● Aim of the task
Would you copy exactly the lines in the data below from the one that has "R6: 820k (GND, LINE) -> none" through the one that has "R1: 43k (VN, VS) -> none", dropping any pictures?

● Exercise input

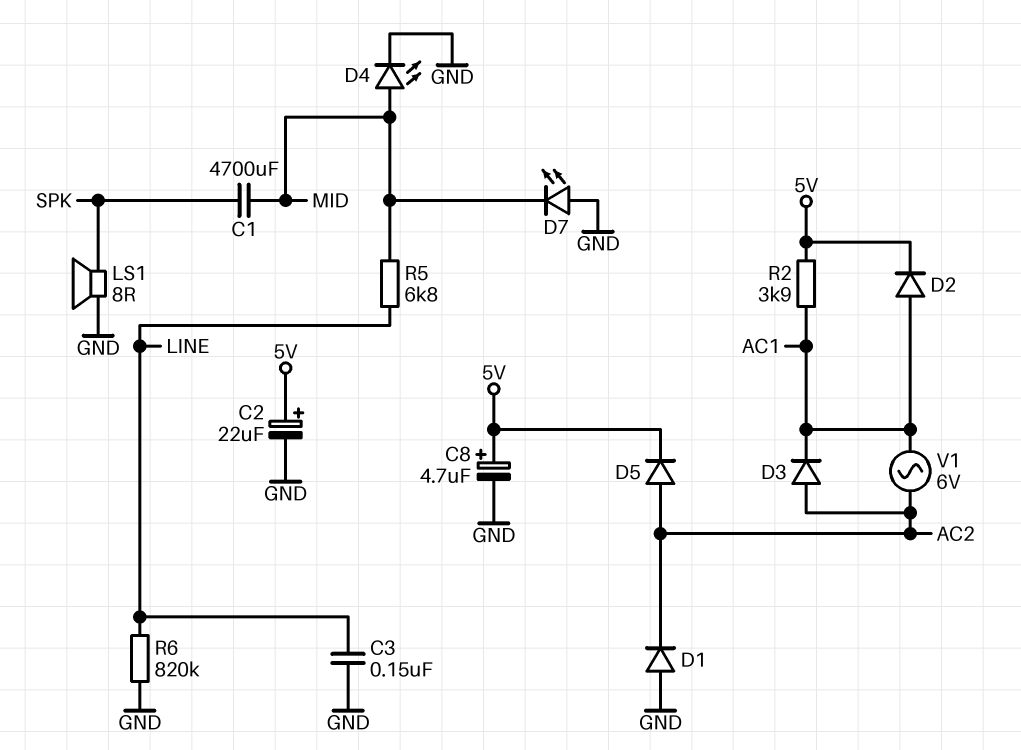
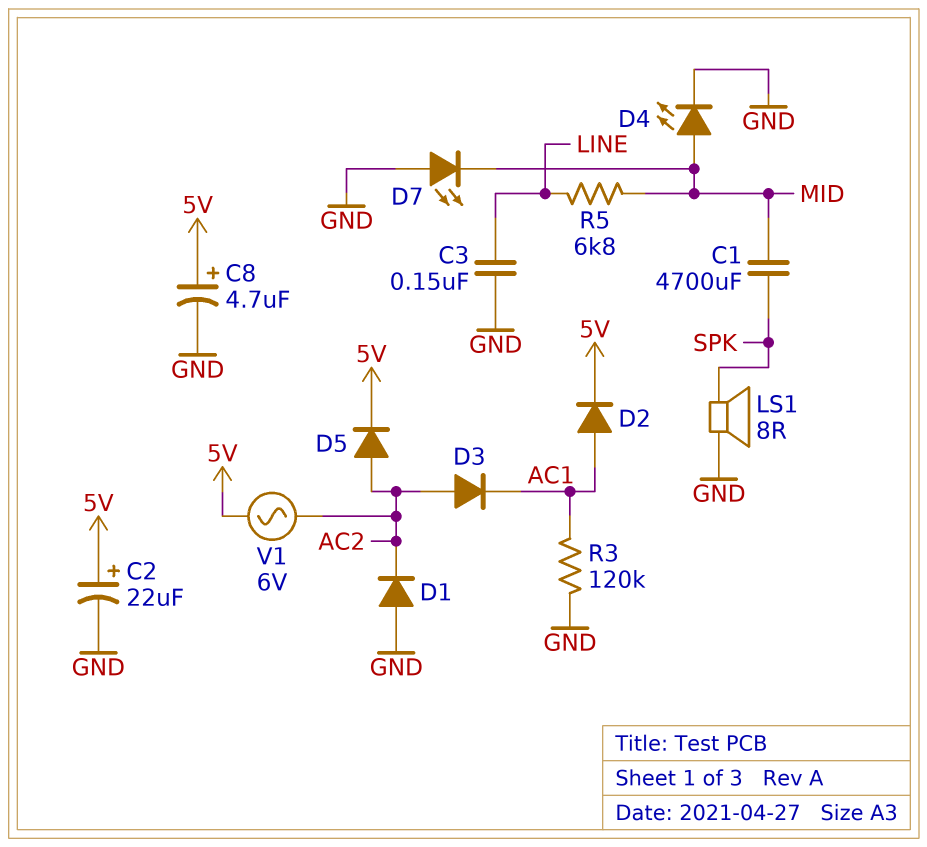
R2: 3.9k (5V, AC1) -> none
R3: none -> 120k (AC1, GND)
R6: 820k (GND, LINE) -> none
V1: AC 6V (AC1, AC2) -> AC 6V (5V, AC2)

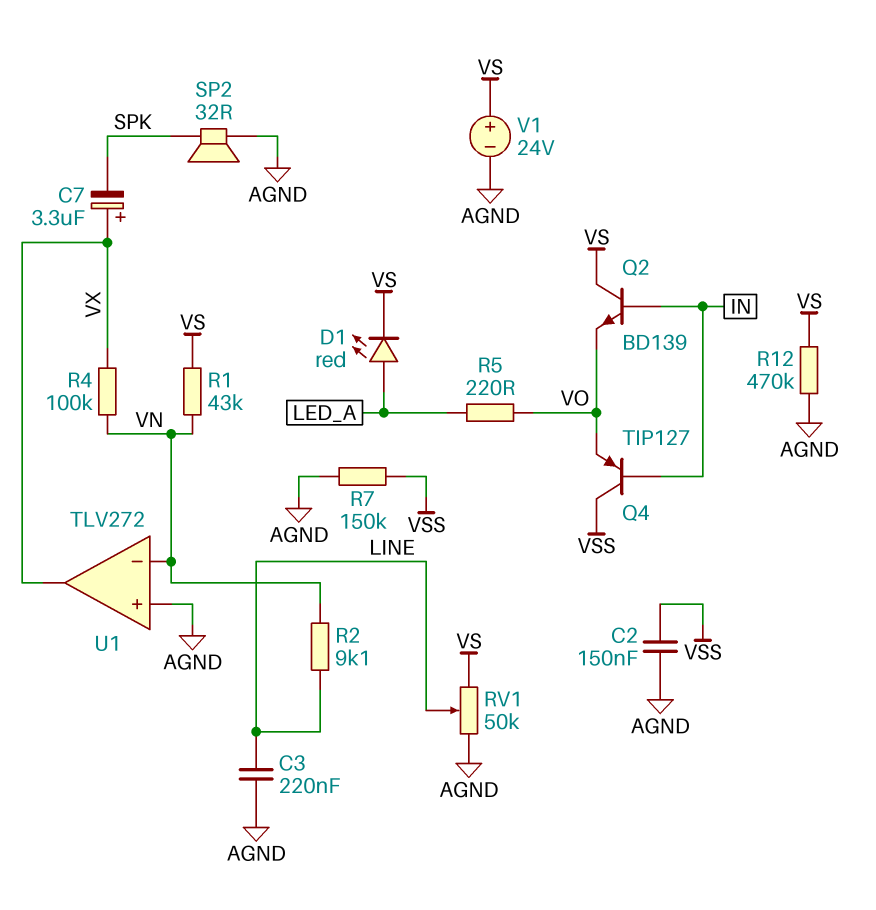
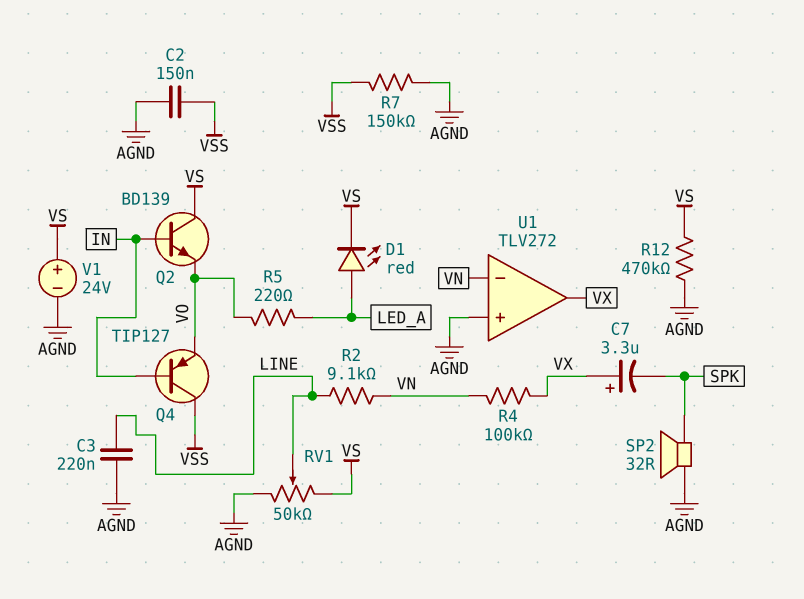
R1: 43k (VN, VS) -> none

...

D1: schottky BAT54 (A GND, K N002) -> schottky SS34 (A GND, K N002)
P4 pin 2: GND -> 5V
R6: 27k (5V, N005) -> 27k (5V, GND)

● Solution for this task
R6: 820k (GND, LINE) -> none
V1: AC 6V (AC1, AC2) -> AC 6V (5V, AC2)

R1: 43k (VN, VS) -> none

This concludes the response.